(Items listed in a dataset)
══════════

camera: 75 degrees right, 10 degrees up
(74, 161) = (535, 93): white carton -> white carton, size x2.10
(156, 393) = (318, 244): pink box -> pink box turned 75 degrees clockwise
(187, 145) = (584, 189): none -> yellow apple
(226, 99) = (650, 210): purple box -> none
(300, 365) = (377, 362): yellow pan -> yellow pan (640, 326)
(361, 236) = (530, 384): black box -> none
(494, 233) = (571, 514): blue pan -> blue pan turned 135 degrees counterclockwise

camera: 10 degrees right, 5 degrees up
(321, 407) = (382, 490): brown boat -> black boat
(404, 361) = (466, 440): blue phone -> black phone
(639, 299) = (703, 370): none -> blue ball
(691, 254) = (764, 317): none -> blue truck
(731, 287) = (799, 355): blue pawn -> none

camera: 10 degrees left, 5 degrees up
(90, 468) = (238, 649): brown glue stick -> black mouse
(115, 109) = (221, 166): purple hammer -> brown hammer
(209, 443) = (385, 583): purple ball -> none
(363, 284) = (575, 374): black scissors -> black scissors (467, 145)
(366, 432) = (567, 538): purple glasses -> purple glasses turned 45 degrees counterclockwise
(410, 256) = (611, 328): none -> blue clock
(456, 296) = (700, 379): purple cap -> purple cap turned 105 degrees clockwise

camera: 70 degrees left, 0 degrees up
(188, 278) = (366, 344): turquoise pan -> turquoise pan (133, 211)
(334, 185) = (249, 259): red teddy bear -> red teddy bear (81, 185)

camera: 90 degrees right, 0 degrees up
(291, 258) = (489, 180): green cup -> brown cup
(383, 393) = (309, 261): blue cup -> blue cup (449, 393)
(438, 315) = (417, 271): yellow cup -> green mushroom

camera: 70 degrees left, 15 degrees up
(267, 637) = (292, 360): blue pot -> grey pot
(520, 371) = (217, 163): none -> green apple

══════════

**YOUR TASK:**
Quote all of the entries verbatim.

**TASK OUTPUT:**
camera: 75 degrees right, 10 degrees up
(74, 161) = (535, 93): white carton -> white carton, size x2.10
(156, 393) = (318, 244): pink box -> pink box turned 75 degrees clockwise
(187, 145) = (584, 189): none -> yellow apple
(226, 99) = (650, 210): purple box -> none
(300, 365) = (377, 362): yellow pan -> yellow pan (640, 326)
(361, 236) = (530, 384): black box -> none
(494, 233) = (571, 514): blue pan -> blue pan turned 135 degrees counterclockwise

camera: 10 degrees right, 5 degrees up
(321, 407) = (382, 490): brown boat -> black boat
(404, 361) = (466, 440): blue phone -> black phone
(639, 299) = (703, 370): none -> blue ball
(691, 254) = (764, 317): none -> blue truck
(731, 287) = (799, 355): blue pawn -> none

camera: 10 degrees left, 5 degrees up
(90, 468) = (238, 649): brown glue stick -> black mouse
(115, 109) = (221, 166): purple hammer -> brown hammer
(209, 443) = (385, 583): purple ball -> none
(363, 284) = (575, 374): black scissors -> black scissors (467, 145)
(366, 432) = (567, 538): purple glasses -> purple glasses turned 45 degrees counterclockwise
(410, 256) = (611, 328): none -> blue clock
(456, 296) = (700, 379): purple cap -> purple cap turned 105 degrees clockwise

camera: 70 degrees left, 0 degrees up
(188, 278) = (366, 344): turquoise pan -> turquoise pan (133, 211)
(334, 185) = (249, 259): red teddy bear -> red teddy bear (81, 185)

camera: 90 degrees right, 0 degrees up
(291, 258) = (489, 180): green cup -> brown cup
(383, 393) = (309, 261): blue cup -> blue cup (449, 393)
(438, 315) = (417, 271): yellow cup -> green mushroom

camera: 70 degrees left, 15 degrees up
(267, 637) = (292, 360): blue pot -> grey pot
(520, 371) = (217, 163): none -> green apple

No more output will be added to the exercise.